The response should consist of every line below, restated exactly, with no pictures.
DATASET SECTION section start
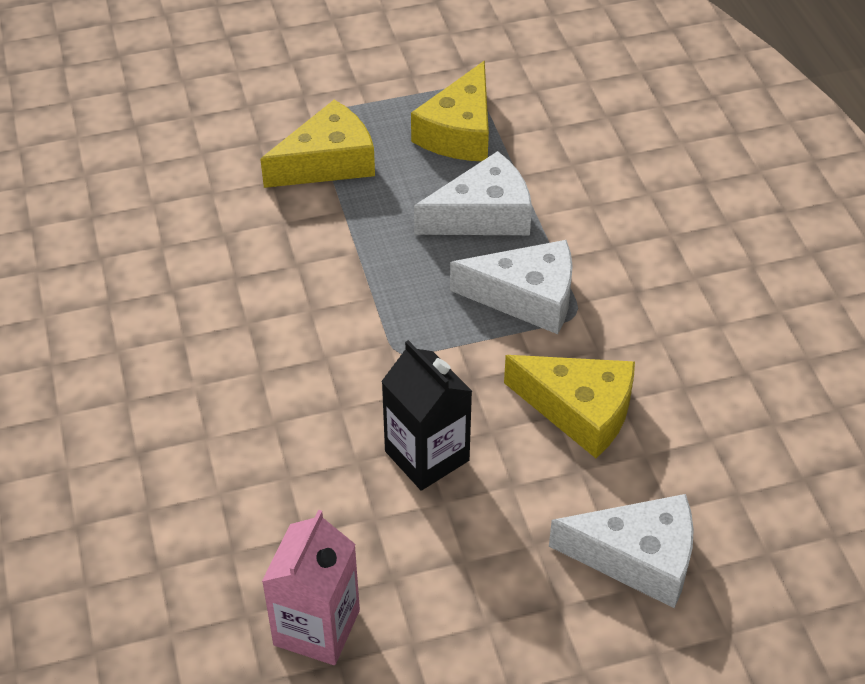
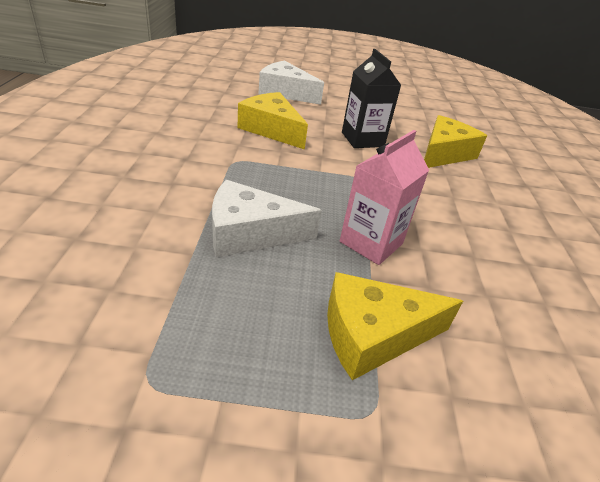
camera: 165 degrees left, 10 degrees down
(316, 627) = (430, 115): pink carton -> pink carton (371, 243)
(459, 132) = (212, 319): yellow cheese -> yellow cheese (444, 154)
(527, 297) = (259, 177): white cheese -> none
DATASET SECTION section end
**OUTPUT OF THE EXERCISE**
camera: 165 degrees left, 10 degrees down
(316, 627) = (430, 115): pink carton -> pink carton (371, 243)
(459, 132) = (212, 319): yellow cheese -> yellow cheese (444, 154)
(527, 297) = (259, 177): white cheese -> none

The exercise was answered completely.